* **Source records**
* * * * *

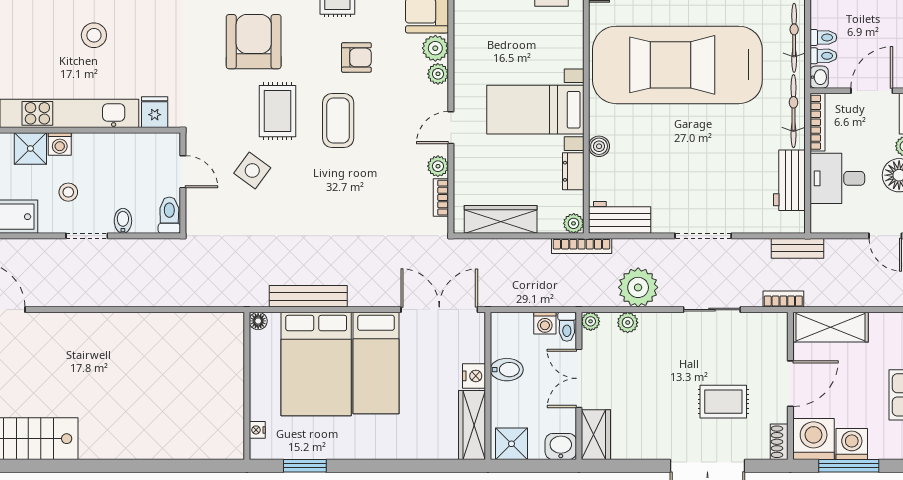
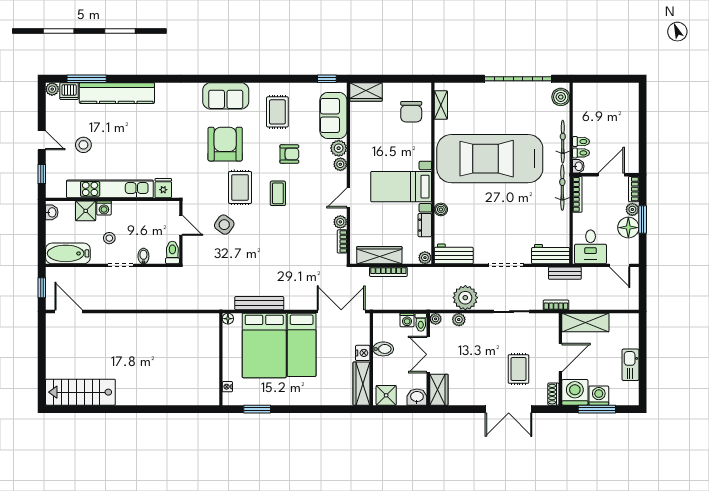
stool: (94, 35) -> (83, 145), moved
coffee table: (338, 121) -> (278, 193), width x0.73, depth x0.77
desk: (837, 178) -> (591, 247), moved, turned -90
workbench: (789, 180) -> (551, 254), moved, turned 90
bookcase: (582, 246) -> (388, 272), moved
rug: (723, 402) -> (519, 369), turned 90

* * * * *

* **INSTRUCTION**
Nothing but the lines from the one with "workbench: (789, 180)" through the last line of the entries should be repeated, and those exactly.

* **EXERCISE RESULT**
workbench: (789, 180) -> (551, 254), moved, turned 90
bookcase: (582, 246) -> (388, 272), moved
rug: (723, 402) -> (519, 369), turned 90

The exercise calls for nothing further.